WORK TO COMPLETE:
Retype the data below exactly; skip every image.

DATA PROVIDED:
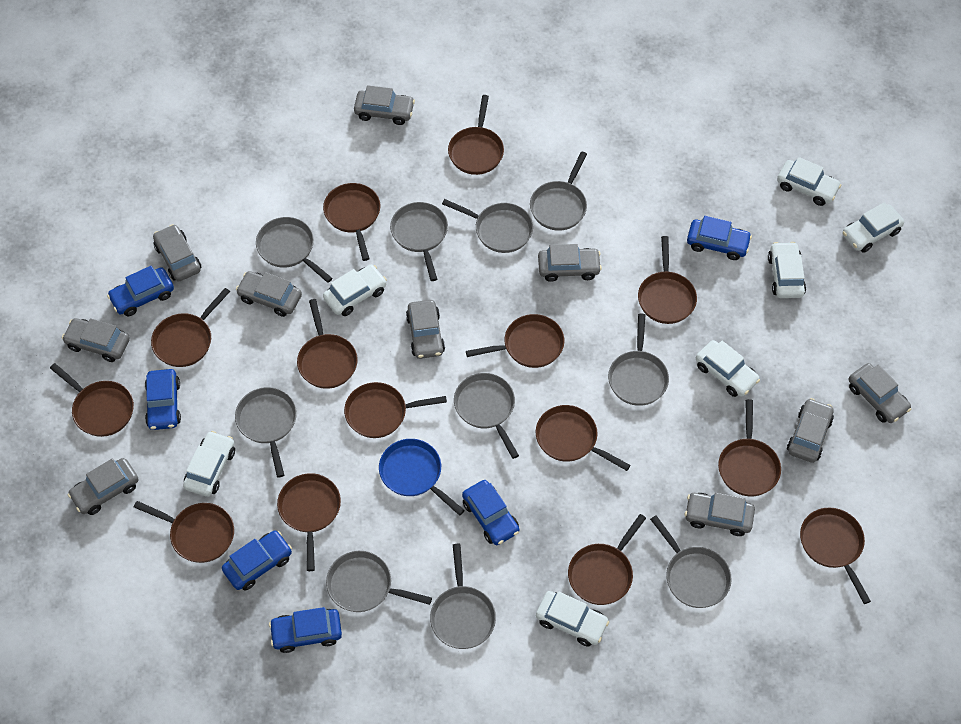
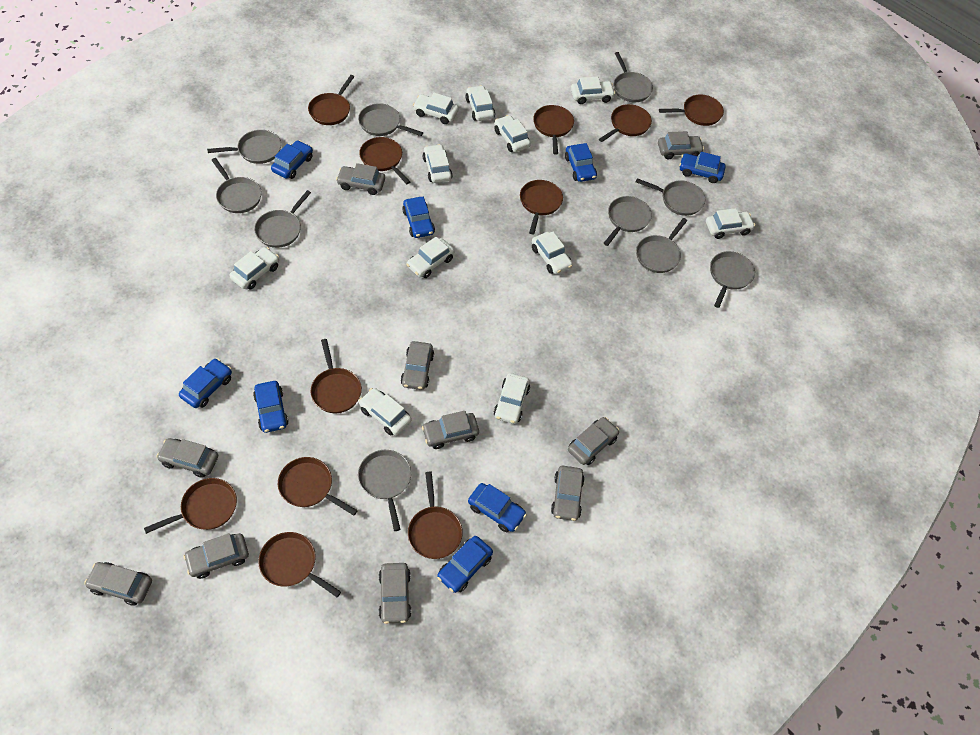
blue car: 6 -> 8
blue pan: 1 -> 0
brown pan: 14 -> 11
white car: 7 -> 11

RESPONSE BELOW:
blue car: 6 -> 8
blue pan: 1 -> 0
brown pan: 14 -> 11
white car: 7 -> 11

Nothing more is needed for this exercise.